== Record set

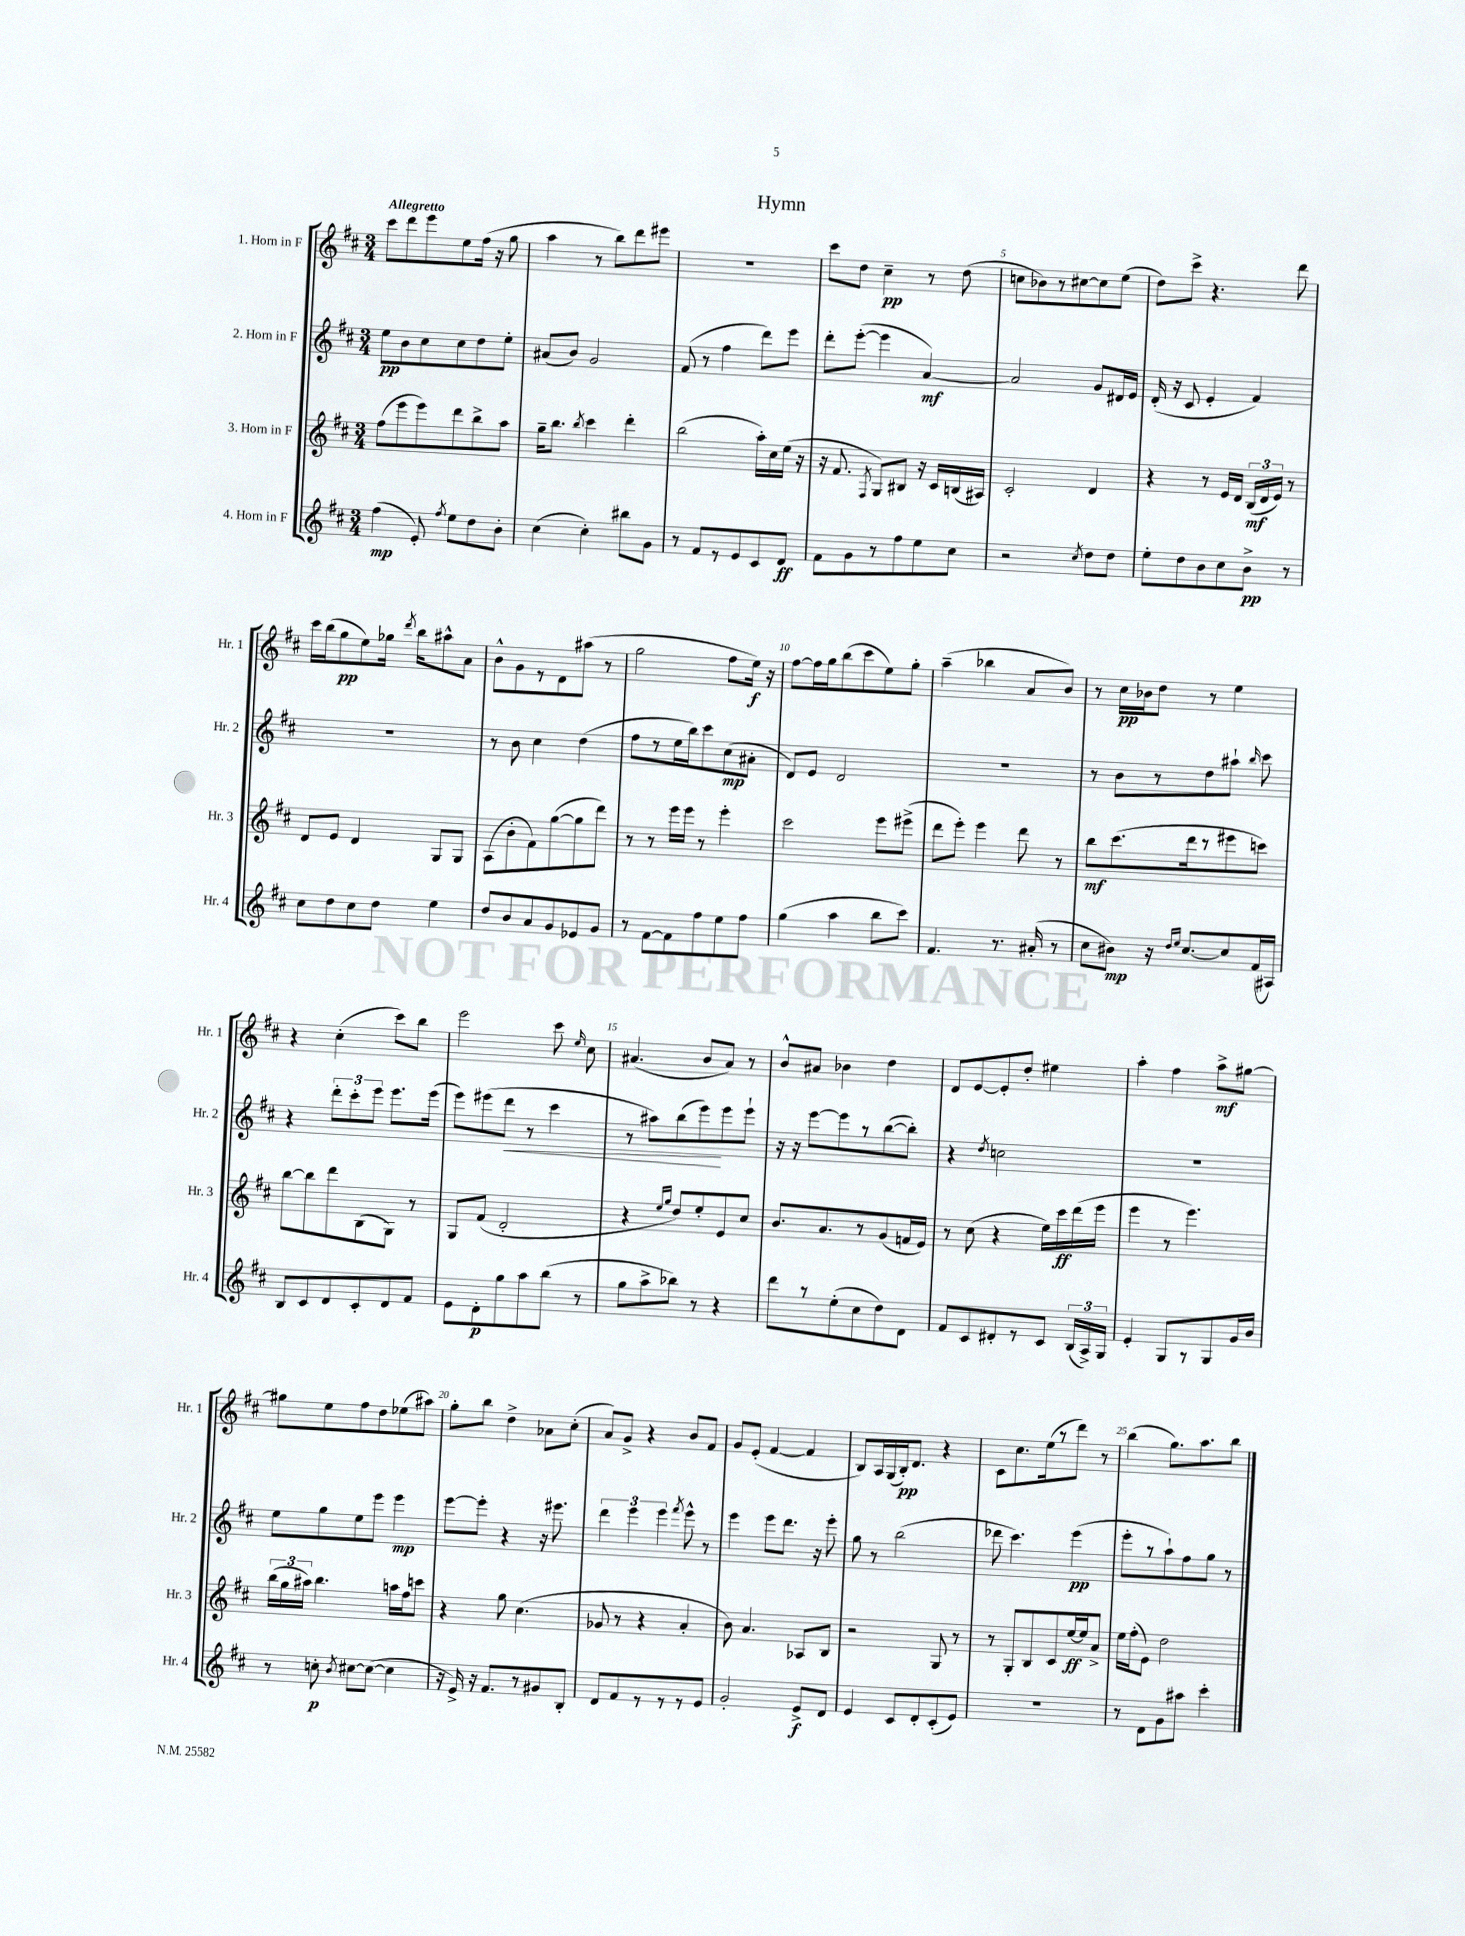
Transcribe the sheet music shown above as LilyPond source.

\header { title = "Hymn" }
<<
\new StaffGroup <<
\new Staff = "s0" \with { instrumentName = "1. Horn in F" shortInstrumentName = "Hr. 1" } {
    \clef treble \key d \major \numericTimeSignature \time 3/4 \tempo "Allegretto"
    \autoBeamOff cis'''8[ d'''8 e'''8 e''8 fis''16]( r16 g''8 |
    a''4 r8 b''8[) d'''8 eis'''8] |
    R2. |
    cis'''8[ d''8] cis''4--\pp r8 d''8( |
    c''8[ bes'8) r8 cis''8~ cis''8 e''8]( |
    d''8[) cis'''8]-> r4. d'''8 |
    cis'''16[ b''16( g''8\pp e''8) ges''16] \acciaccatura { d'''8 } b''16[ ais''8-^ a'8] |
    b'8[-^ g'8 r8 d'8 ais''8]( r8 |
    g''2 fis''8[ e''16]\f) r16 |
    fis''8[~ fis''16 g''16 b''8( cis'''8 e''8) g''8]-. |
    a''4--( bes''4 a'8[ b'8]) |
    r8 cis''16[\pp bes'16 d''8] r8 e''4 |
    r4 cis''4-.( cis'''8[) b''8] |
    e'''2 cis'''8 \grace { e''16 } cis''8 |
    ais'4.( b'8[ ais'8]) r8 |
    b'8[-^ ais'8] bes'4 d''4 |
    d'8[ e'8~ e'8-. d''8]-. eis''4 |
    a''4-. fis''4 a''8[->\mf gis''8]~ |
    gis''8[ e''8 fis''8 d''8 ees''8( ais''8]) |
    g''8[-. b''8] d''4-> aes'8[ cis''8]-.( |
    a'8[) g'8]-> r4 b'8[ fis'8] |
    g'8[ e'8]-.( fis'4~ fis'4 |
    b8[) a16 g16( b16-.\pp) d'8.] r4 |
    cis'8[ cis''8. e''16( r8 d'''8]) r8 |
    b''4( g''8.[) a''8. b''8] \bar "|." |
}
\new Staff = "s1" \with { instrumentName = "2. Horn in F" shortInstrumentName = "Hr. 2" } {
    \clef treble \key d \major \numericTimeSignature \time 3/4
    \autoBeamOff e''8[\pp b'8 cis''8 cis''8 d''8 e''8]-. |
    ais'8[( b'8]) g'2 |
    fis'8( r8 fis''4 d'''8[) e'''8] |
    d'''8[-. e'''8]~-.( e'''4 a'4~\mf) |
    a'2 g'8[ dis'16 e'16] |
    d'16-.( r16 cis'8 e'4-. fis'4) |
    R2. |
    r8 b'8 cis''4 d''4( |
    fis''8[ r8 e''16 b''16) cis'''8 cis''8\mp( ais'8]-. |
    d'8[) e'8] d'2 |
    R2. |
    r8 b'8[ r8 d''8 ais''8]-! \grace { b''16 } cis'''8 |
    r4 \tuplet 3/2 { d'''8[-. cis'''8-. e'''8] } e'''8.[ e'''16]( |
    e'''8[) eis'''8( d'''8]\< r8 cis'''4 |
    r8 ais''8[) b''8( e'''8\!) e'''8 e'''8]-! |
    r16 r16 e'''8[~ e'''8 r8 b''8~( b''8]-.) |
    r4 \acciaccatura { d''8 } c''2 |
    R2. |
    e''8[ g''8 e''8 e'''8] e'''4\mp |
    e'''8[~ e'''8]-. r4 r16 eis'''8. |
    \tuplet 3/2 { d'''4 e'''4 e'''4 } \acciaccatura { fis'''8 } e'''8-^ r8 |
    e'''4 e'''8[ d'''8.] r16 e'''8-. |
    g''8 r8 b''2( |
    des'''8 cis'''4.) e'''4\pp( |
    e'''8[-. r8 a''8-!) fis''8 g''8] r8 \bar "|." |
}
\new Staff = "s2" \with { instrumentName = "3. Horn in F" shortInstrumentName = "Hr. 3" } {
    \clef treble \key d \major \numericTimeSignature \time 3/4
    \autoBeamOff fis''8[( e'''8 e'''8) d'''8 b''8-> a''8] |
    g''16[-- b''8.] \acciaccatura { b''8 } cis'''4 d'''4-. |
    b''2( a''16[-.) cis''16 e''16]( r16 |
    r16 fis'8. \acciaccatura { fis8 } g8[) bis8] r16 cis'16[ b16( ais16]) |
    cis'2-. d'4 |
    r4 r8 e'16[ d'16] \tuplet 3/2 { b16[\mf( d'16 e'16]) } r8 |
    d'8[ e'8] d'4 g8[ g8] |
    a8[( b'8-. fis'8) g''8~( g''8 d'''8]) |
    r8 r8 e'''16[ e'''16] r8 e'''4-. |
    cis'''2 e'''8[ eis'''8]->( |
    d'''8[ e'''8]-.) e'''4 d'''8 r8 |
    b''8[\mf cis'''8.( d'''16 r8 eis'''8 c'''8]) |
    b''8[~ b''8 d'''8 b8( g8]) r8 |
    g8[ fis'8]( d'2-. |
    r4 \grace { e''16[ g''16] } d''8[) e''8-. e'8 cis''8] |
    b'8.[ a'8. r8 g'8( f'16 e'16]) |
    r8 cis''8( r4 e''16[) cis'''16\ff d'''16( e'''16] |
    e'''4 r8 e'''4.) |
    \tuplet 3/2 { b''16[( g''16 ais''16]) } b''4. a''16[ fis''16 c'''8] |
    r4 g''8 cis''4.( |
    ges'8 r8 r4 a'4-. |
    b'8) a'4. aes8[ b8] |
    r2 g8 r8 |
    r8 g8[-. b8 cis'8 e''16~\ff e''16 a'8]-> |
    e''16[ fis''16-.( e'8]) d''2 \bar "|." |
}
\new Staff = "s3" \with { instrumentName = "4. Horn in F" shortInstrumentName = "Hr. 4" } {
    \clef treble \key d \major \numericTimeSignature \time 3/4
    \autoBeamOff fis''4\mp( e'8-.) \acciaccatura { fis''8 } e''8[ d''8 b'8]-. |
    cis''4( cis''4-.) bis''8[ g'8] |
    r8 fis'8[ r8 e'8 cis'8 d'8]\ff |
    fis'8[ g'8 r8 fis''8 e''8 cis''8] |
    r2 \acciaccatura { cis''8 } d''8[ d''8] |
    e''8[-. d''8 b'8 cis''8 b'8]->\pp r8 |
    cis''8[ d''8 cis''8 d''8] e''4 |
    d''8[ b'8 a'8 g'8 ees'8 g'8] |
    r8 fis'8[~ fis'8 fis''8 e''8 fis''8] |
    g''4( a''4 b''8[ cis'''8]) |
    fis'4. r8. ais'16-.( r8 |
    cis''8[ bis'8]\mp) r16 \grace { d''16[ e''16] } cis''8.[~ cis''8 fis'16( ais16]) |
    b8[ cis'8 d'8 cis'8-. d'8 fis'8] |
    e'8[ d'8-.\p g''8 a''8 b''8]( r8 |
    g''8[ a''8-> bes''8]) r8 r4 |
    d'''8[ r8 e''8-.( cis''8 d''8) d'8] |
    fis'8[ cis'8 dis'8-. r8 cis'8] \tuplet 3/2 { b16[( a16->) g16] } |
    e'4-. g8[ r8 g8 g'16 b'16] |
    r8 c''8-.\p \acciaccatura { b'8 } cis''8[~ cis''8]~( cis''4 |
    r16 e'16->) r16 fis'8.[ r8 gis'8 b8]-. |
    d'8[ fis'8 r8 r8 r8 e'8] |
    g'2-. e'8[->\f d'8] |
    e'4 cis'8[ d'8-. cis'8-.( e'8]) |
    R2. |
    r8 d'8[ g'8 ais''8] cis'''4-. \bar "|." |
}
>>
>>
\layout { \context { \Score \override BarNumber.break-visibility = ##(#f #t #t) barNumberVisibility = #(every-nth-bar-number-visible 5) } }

====

### What is required
Pick out every line of the material above that contains the string "autoBeamOff", matching case exactly, and copy each of those lines.

### Response to this exercise
    \autoBeamOff cis'''8[ d'''8 e'''8 e''8 fis''16]( r16 g''8 |
    \autoBeamOff e''8[\pp b'8 cis''8 cis''8 d''8 e''8]-. |
    \autoBeamOff fis''8[( e'''8 e'''8) d'''8 b''8-> a''8] |
    \autoBeamOff fis''4\mp( e'8-.) \acciaccatura { fis''8 } e''8[ d''8 b'8]-. |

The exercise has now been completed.